> _TASK STATEMENT_: Render the rows below as a two-column CSV with the columns "text" and "answer," one line per row. Put each value in a single quoted field, replace line breaks with spaces, and omit the pictures.

--- PROVIDED INFORMATION ---

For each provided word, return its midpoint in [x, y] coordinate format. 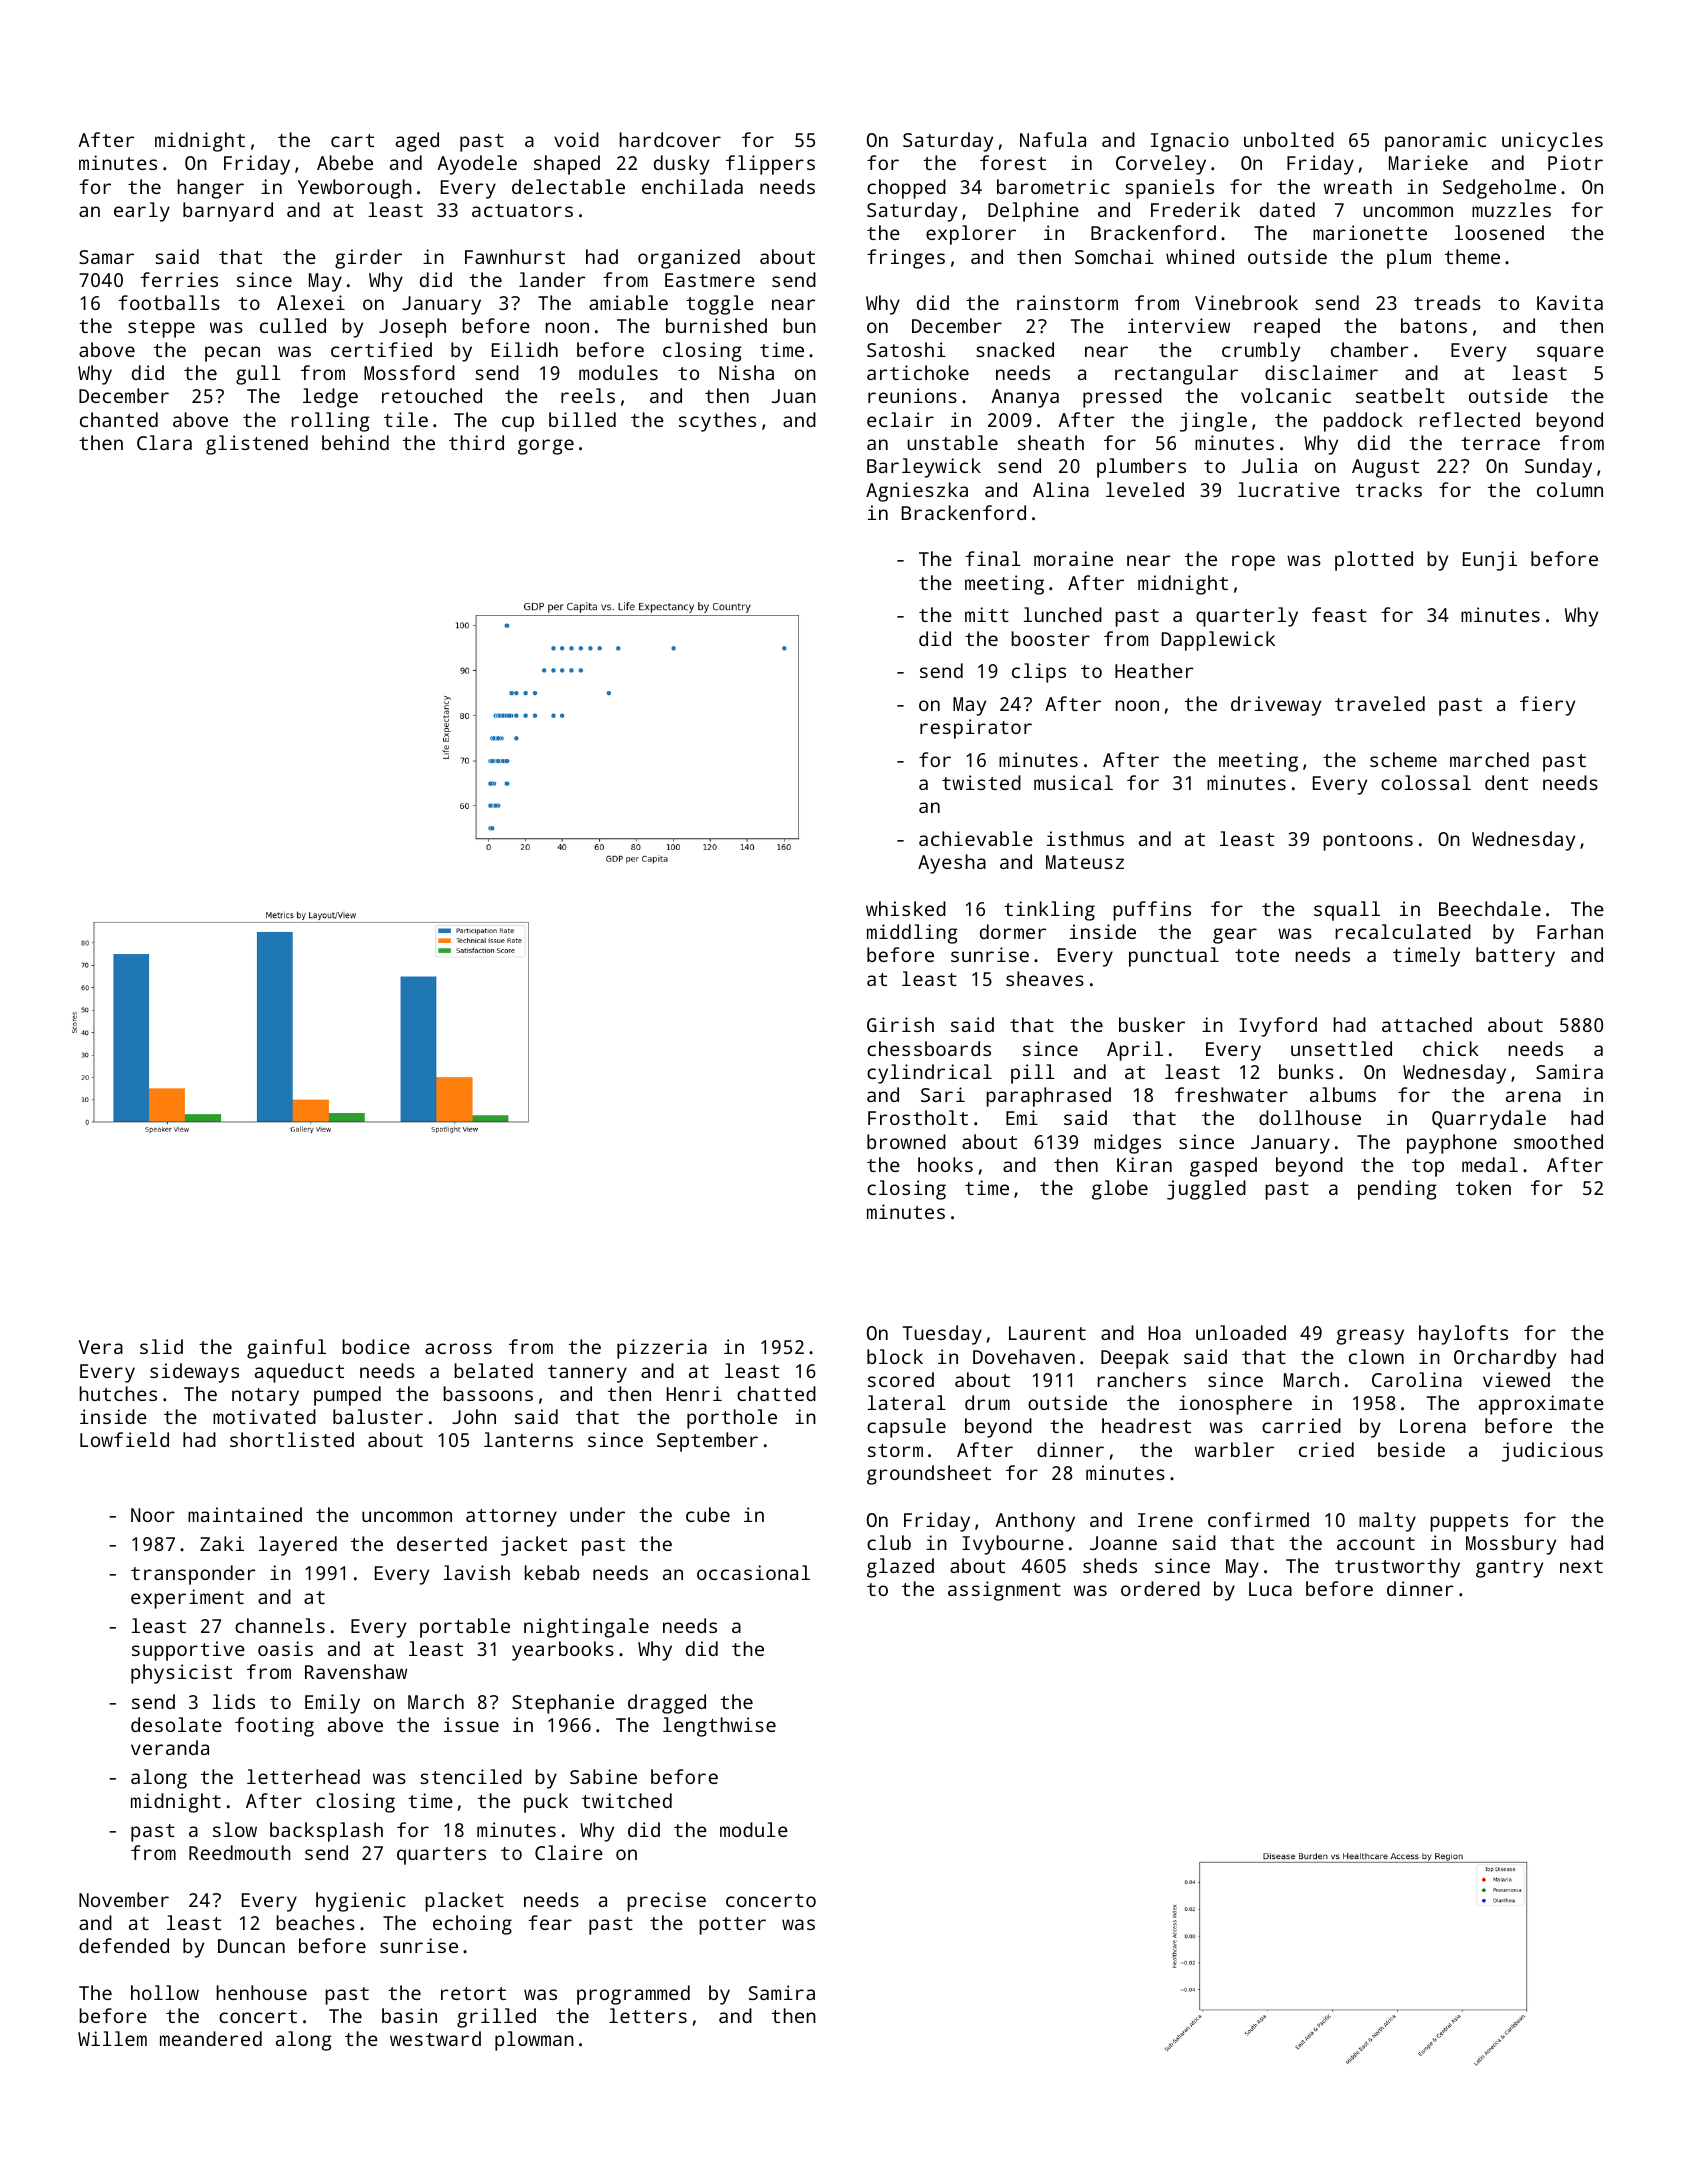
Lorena [1433, 1426]
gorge [546, 447]
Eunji [1490, 561]
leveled [1145, 489]
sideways [194, 1373]
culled [293, 325]
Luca [1270, 1589]
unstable [952, 442]
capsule [906, 1428]
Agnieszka [917, 492]
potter [732, 1926]
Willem [112, 2038]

---

> _FINISHED EXERCISE_:
text,answer
"For each provided word, return its midpoint in [x, y] coordinate format. Lorena","[1433, 1426]"
"gorge","[546, 447]"
"Eunji","[1490, 561]"
"leveled","[1145, 489]"
"sideways","[194, 1373]"
"culled","[293, 325]"
"Luca","[1270, 1589]"
"unstable","[952, 442]"
"capsule","[906, 1428]"
"Agnieszka","[917, 492]"
"potter","[732, 1926]"
"Willem","[112, 2038]"